Before-and-after change records
------------------------------------------------------------------------
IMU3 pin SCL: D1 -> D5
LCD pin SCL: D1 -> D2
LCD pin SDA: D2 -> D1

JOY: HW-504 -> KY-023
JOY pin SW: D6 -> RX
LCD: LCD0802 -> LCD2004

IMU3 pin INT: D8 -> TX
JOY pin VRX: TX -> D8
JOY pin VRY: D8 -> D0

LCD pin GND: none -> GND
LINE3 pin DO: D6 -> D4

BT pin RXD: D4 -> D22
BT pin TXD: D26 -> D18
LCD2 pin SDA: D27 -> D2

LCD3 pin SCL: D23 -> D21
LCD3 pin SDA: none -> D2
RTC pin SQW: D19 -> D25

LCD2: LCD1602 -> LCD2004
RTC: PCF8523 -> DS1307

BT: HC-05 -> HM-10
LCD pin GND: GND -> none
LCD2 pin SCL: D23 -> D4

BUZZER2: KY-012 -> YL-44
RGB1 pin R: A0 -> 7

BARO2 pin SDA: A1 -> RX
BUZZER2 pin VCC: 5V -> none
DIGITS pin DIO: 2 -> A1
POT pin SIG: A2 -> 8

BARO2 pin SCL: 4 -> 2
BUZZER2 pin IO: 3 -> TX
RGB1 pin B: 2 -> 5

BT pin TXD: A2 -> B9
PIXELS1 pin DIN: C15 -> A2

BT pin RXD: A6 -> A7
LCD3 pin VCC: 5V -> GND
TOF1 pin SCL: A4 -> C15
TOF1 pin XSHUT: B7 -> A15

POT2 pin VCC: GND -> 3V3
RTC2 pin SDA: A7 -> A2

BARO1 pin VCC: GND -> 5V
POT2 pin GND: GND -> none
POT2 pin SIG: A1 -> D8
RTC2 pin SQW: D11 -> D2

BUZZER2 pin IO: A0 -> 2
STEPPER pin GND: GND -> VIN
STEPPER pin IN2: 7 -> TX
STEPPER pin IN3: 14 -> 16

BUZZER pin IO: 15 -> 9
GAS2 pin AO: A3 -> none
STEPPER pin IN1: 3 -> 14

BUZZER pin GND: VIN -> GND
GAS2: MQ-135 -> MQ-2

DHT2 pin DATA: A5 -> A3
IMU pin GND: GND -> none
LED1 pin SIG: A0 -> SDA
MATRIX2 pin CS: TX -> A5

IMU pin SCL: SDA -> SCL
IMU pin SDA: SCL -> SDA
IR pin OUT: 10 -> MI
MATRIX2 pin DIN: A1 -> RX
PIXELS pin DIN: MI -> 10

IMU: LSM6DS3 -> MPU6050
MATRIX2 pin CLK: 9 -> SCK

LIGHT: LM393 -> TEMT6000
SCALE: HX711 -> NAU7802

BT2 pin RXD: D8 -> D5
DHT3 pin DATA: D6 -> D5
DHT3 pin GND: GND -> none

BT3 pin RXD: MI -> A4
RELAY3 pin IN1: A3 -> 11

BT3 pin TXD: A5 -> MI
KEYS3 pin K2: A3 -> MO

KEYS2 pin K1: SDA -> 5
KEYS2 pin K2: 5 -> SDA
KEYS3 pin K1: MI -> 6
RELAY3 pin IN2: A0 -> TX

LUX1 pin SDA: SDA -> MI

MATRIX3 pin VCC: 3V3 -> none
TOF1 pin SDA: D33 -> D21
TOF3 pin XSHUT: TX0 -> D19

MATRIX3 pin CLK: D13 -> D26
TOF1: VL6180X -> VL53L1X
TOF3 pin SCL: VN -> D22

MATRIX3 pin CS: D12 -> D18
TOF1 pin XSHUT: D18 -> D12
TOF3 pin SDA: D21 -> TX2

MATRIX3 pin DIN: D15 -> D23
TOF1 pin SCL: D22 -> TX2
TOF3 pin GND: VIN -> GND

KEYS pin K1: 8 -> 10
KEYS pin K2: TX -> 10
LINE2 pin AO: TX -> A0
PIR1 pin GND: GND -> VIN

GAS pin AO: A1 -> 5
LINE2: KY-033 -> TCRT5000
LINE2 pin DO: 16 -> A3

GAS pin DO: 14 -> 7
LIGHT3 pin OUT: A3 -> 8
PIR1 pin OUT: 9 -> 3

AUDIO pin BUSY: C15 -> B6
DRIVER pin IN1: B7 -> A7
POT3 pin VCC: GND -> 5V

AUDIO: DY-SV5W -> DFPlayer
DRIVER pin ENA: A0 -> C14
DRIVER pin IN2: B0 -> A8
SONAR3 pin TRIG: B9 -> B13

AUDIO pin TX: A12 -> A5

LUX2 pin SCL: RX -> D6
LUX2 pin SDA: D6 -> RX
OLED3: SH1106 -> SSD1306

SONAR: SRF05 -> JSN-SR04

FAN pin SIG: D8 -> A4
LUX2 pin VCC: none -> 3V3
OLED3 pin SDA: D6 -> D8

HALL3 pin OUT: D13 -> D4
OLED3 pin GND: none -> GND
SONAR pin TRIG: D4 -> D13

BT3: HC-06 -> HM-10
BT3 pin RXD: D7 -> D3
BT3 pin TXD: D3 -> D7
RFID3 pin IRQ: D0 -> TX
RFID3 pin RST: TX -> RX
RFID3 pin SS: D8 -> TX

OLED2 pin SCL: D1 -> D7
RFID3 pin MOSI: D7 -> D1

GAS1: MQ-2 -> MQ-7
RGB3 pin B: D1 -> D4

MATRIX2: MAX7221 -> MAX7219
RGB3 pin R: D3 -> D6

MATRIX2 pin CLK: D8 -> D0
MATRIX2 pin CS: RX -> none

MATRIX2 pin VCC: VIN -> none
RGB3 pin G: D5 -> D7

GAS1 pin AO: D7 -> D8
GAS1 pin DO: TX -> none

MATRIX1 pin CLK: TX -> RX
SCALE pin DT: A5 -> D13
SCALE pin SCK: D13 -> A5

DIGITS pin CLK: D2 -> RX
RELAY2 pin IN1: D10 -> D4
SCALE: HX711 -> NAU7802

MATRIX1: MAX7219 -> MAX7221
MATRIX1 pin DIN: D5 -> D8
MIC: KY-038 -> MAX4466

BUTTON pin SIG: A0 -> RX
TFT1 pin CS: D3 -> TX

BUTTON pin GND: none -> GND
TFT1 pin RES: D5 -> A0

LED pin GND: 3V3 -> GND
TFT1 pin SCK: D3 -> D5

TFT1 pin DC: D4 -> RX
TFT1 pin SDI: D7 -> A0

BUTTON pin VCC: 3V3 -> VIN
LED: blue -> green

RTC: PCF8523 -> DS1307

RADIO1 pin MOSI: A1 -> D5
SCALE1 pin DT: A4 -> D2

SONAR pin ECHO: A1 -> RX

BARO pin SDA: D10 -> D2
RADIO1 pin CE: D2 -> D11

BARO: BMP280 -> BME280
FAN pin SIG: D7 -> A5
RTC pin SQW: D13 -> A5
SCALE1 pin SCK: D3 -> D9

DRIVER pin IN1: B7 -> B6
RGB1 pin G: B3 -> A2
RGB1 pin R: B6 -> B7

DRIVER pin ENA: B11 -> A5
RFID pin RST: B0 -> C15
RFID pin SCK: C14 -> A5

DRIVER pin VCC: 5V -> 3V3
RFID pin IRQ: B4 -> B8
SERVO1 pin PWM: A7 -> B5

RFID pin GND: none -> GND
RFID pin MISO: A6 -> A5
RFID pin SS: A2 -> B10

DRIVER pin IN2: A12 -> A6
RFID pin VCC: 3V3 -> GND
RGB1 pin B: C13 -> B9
------------------------------------------------------------------------
• WHAT TO DO: Exact duplication is required for the lines above, from the line that contains "GAS2 pin AO: A3 -> none" to the line that contains "TOF1 pin XSHUT: D18 -> D12", inclusive; omit all others.

• REPLY TO THE TASK:
GAS2 pin AO: A3 -> none
STEPPER pin IN1: 3 -> 14

BUZZER pin GND: VIN -> GND
GAS2: MQ-135 -> MQ-2

DHT2 pin DATA: A5 -> A3
IMU pin GND: GND -> none
LED1 pin SIG: A0 -> SDA
MATRIX2 pin CS: TX -> A5

IMU pin SCL: SDA -> SCL
IMU pin SDA: SCL -> SDA
IR pin OUT: 10 -> MI
MATRIX2 pin DIN: A1 -> RX
PIXELS pin DIN: MI -> 10

IMU: LSM6DS3 -> MPU6050
MATRIX2 pin CLK: 9 -> SCK

LIGHT: LM393 -> TEMT6000
SCALE: HX711 -> NAU7802

BT2 pin RXD: D8 -> D5
DHT3 pin DATA: D6 -> D5
DHT3 pin GND: GND -> none

BT3 pin RXD: MI -> A4
RELAY3 pin IN1: A3 -> 11

BT3 pin TXD: A5 -> MI
KEYS3 pin K2: A3 -> MO

KEYS2 pin K1: SDA -> 5
KEYS2 pin K2: 5 -> SDA
KEYS3 pin K1: MI -> 6
RELAY3 pin IN2: A0 -> TX

LUX1 pin SDA: SDA -> MI

MATRIX3 pin VCC: 3V3 -> none
TOF1 pin SDA: D33 -> D21
TOF3 pin XSHUT: TX0 -> D19

MATRIX3 pin CLK: D13 -> D26
TOF1: VL6180X -> VL53L1X
TOF3 pin SCL: VN -> D22

MATRIX3 pin CS: D12 -> D18
TOF1 pin XSHUT: D18 -> D12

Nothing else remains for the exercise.